**WHAT THE EXERCISE ASKS**
From the entries below, count every line that contains the word "distributeur". Please give the number and nothing else.

**EXERCISE MATERIALS**
+---+

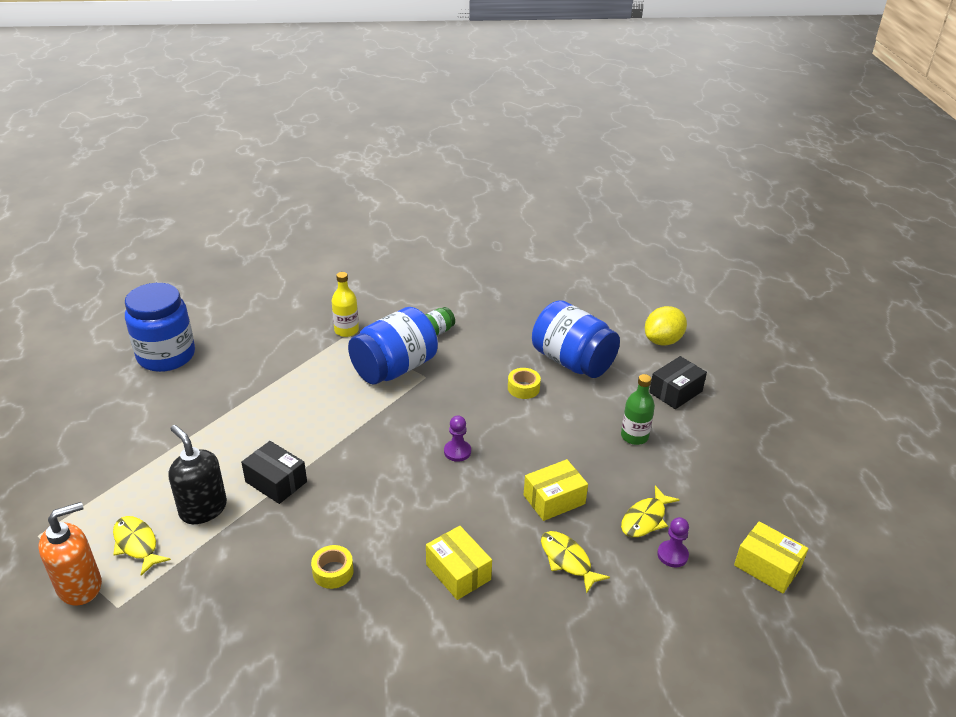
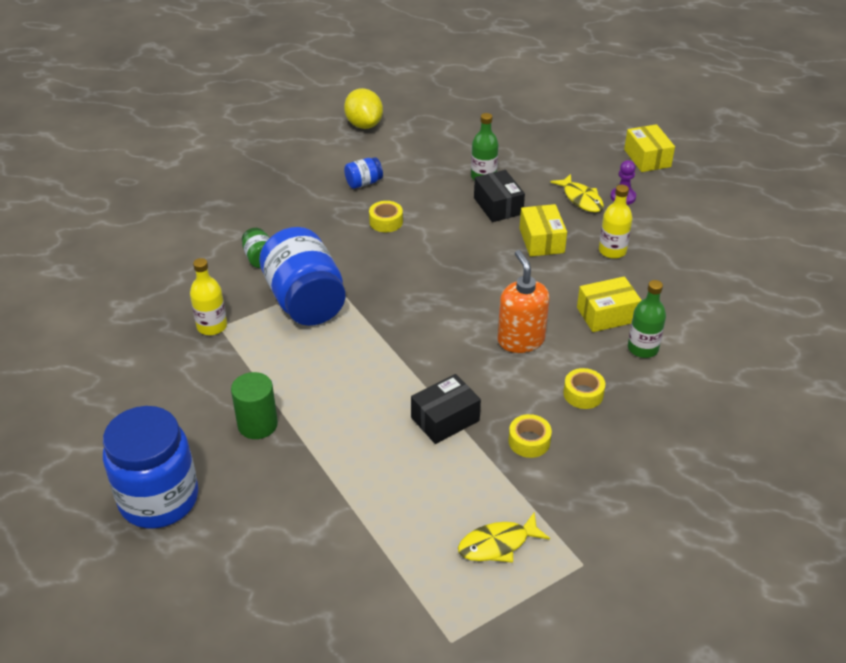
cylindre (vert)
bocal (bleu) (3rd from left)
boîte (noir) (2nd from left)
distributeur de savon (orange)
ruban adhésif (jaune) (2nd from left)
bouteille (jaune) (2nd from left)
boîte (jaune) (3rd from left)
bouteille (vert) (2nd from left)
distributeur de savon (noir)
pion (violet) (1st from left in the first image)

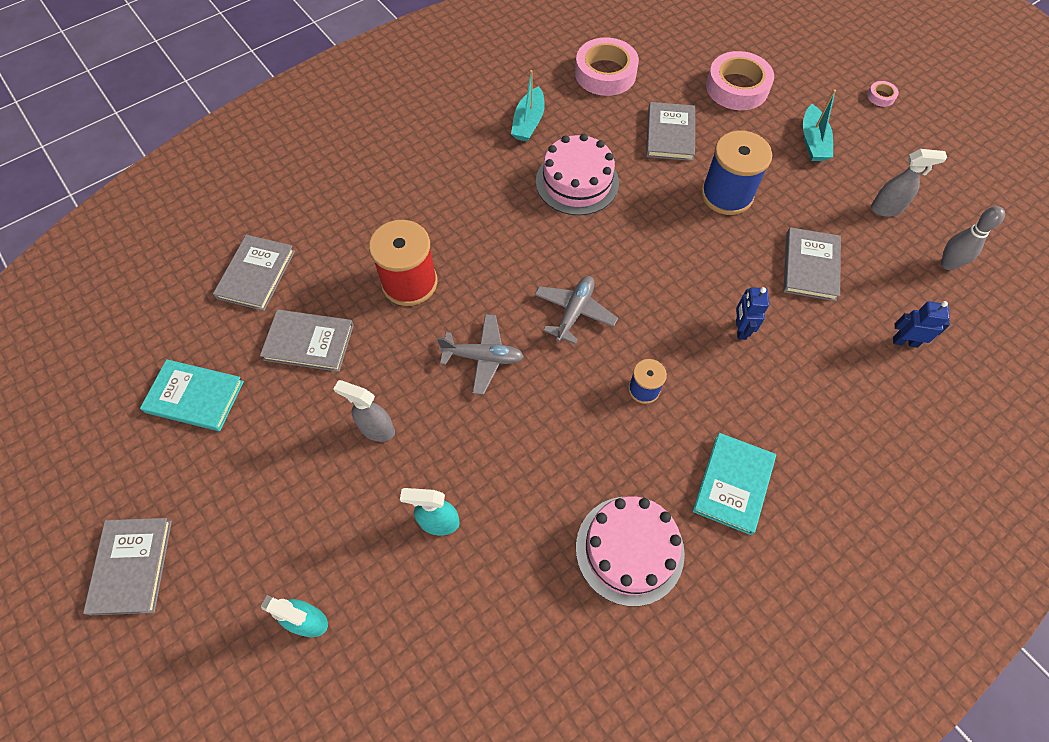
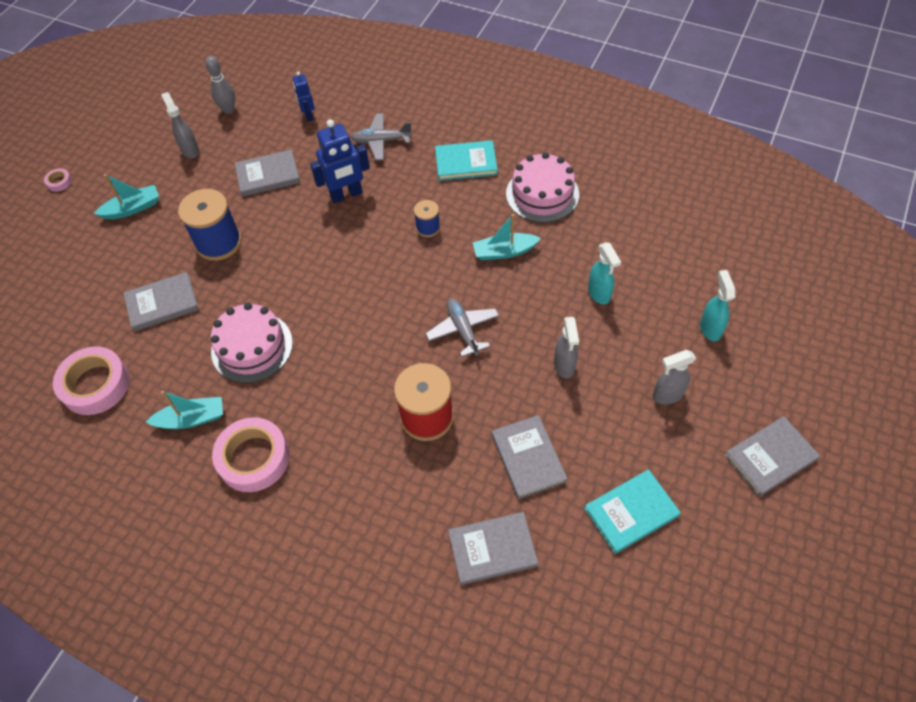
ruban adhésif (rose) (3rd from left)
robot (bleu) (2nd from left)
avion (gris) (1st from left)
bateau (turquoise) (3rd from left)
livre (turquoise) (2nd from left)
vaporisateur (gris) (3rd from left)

+---+

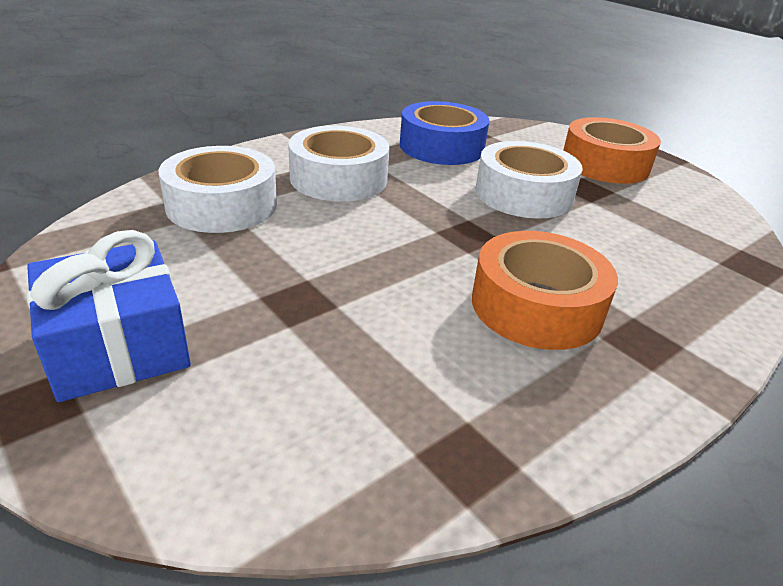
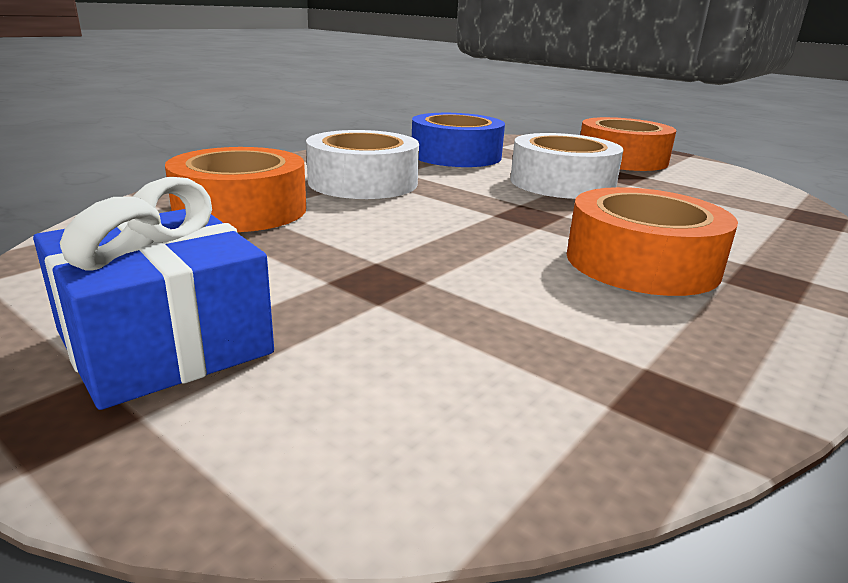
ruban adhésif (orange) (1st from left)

+---+

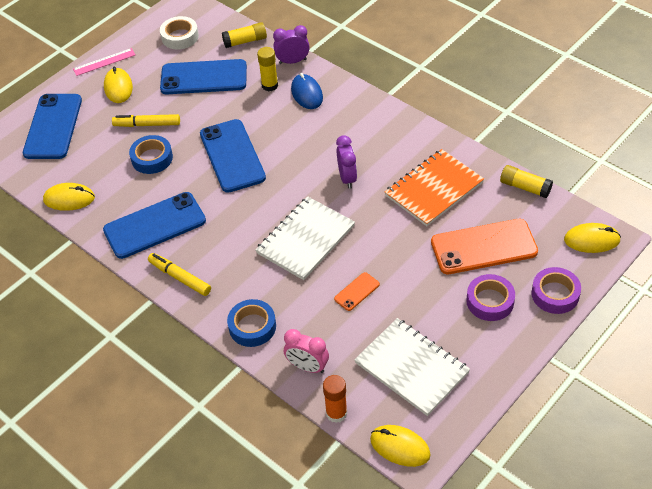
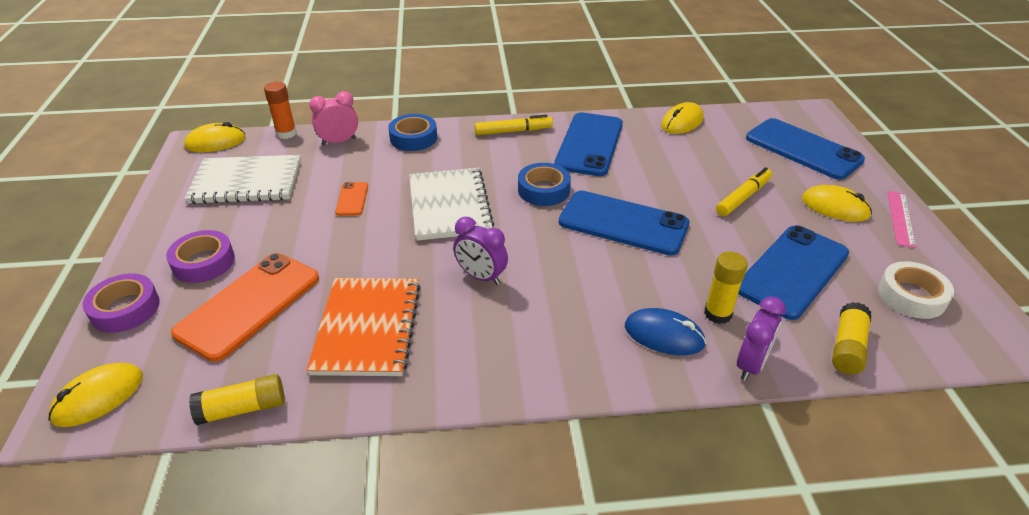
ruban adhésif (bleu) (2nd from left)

+---+

**RESPONSE**
2